[[ GIVEN RECORDS open ]]

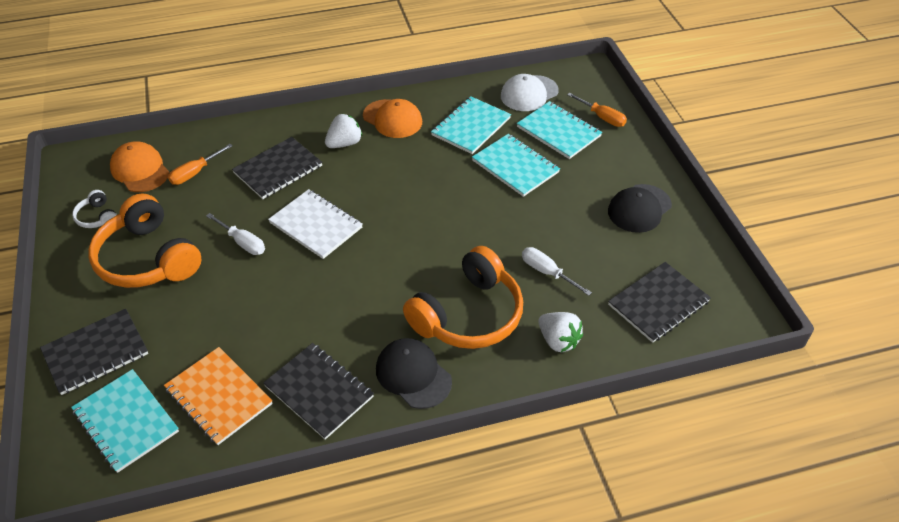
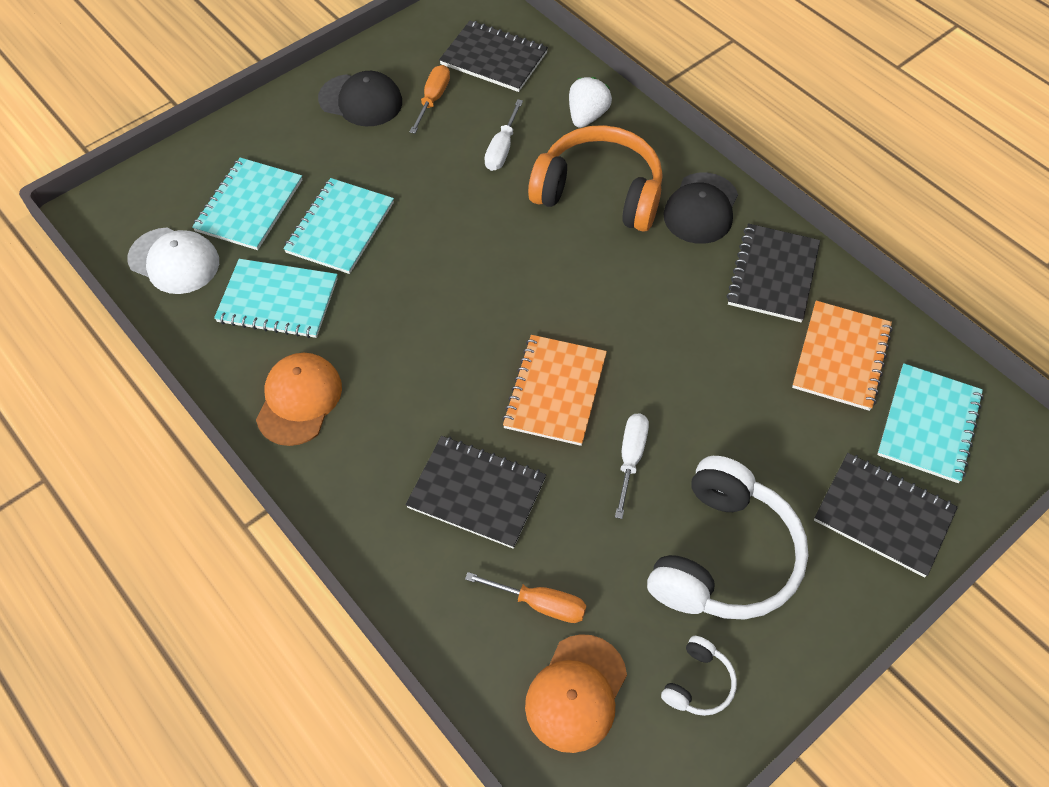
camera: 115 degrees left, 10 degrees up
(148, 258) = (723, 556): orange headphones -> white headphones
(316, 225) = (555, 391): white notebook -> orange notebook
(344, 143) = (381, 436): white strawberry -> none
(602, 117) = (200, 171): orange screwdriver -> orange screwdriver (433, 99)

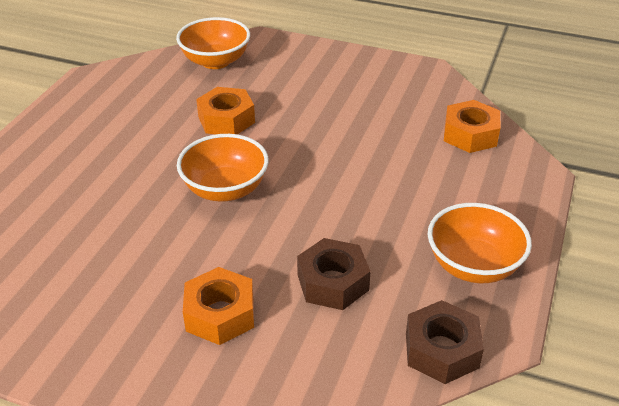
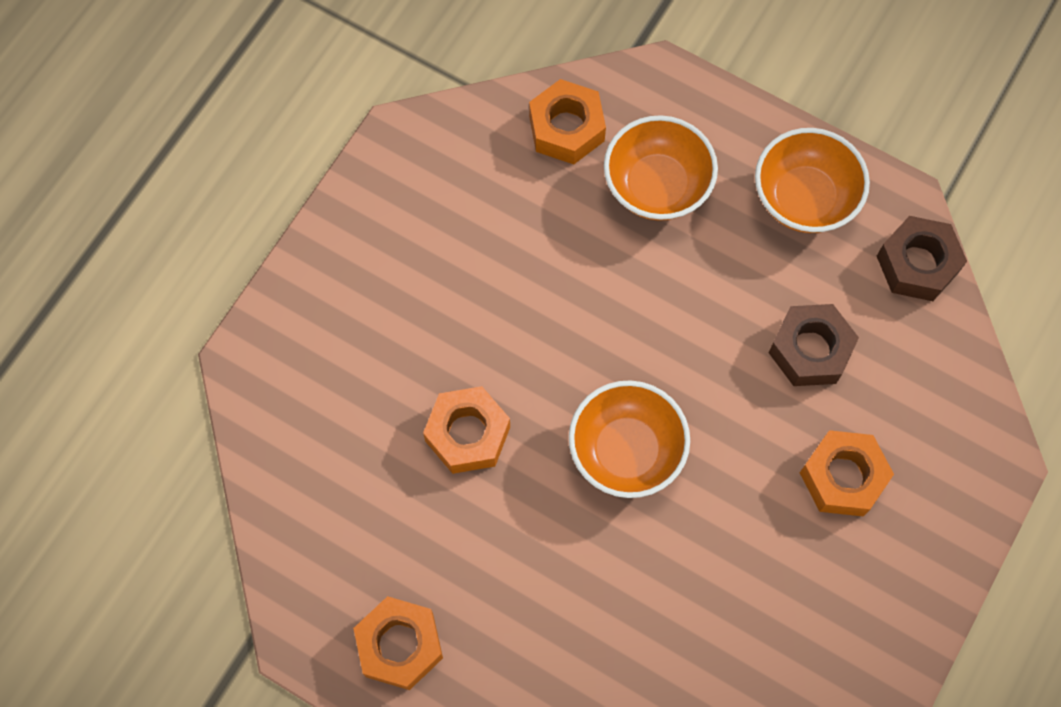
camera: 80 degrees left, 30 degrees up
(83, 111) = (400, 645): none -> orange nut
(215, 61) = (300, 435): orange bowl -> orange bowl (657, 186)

[[ GIVEN RECORDS closed ]]

* **GOAL OF THE EXERCISE**
Only one span is to be repeated: the line with "(83, 111) = (400, 645): none -> orange nut" through the final line of the entries above, word for word.

* **ANSWER TO THE PROBLEM**
(83, 111) = (400, 645): none -> orange nut
(215, 61) = (300, 435): orange bowl -> orange bowl (657, 186)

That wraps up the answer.